PROMPT: Where the records below show the word "white" in a line, please copy that line.

Records from a data source:
□ □ □ □

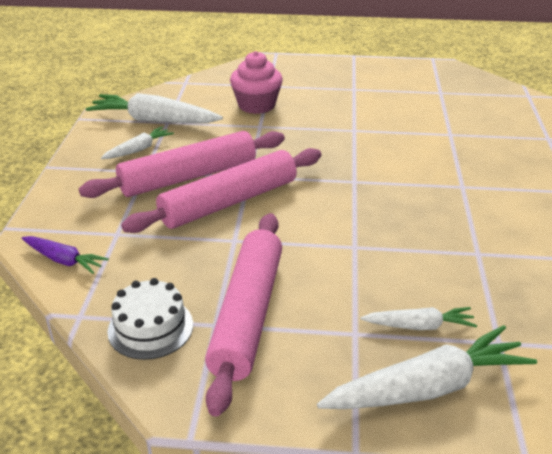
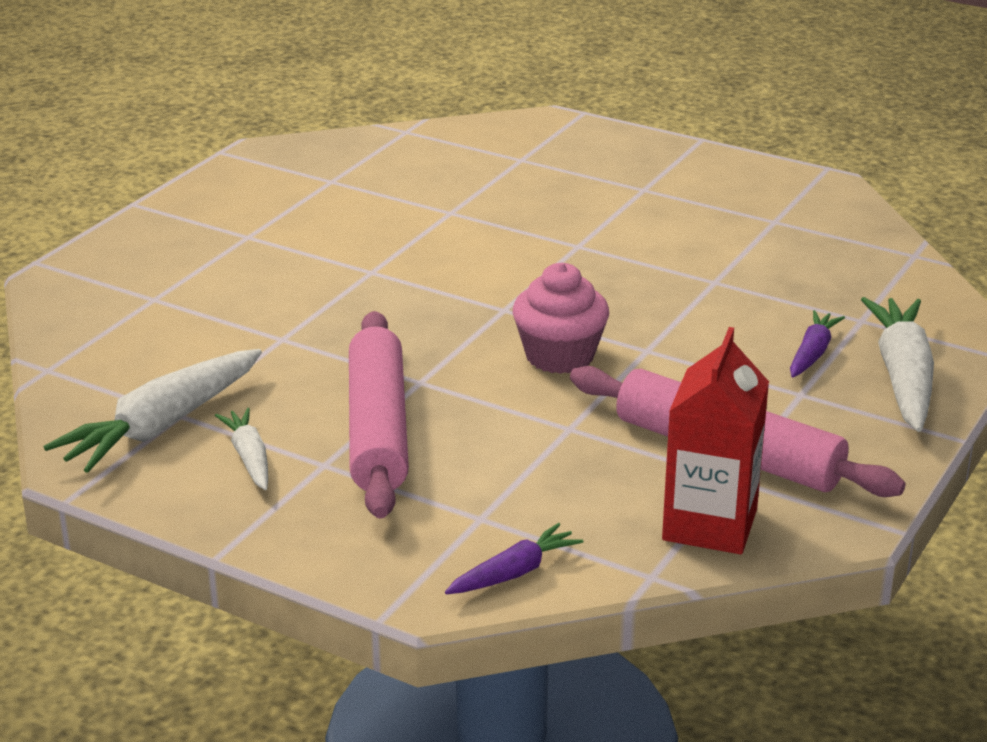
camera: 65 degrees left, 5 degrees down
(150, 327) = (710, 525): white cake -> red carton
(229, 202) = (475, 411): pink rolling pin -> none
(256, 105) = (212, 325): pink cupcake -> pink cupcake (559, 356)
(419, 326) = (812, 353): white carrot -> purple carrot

□ □ □ □

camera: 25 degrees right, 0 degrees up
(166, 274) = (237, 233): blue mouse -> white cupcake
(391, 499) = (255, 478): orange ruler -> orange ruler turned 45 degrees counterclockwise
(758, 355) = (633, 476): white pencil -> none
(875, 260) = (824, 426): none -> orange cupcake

□ □ □ □

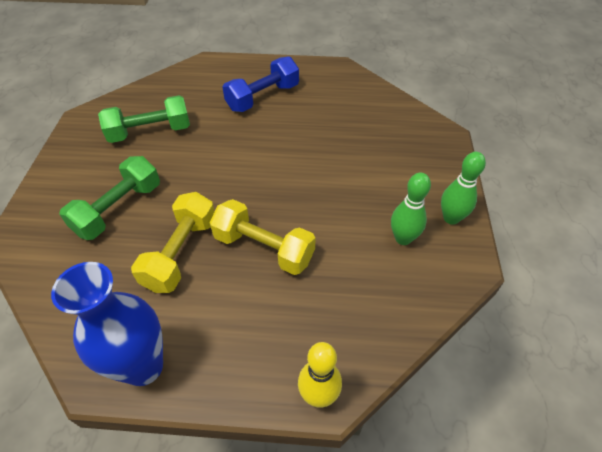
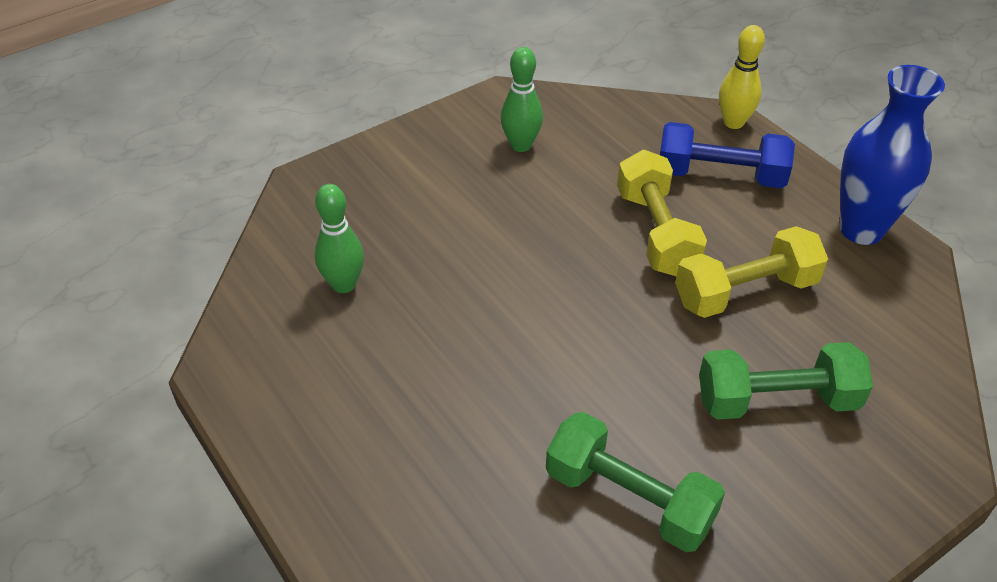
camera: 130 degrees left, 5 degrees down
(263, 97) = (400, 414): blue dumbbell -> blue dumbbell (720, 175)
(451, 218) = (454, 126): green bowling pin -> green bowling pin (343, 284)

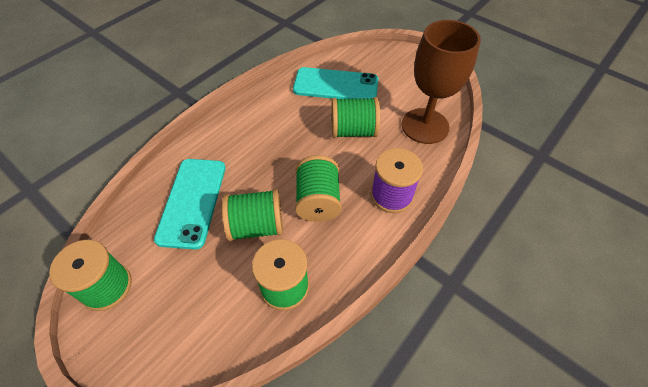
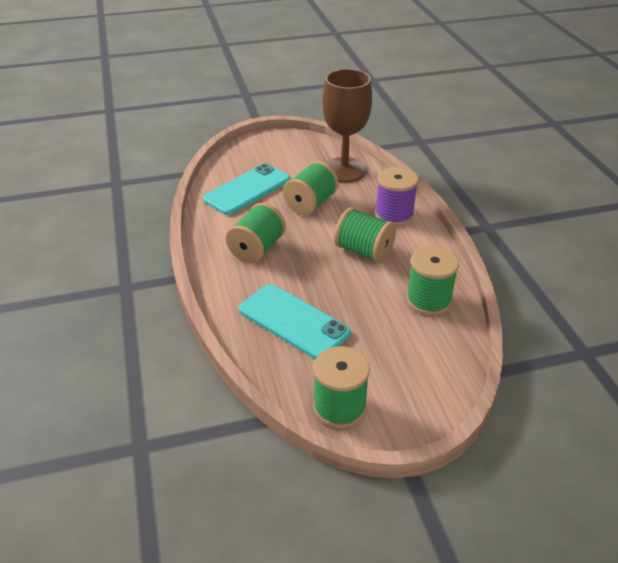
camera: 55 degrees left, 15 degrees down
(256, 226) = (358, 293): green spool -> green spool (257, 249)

□ □ □ □

OUTPUT:
(150, 327) = (710, 525): white cake -> red carton
(419, 326) = (812, 353): white carrot -> purple carrot
(166, 274) = (237, 233): blue mouse -> white cupcake
(758, 355) = (633, 476): white pencil -> none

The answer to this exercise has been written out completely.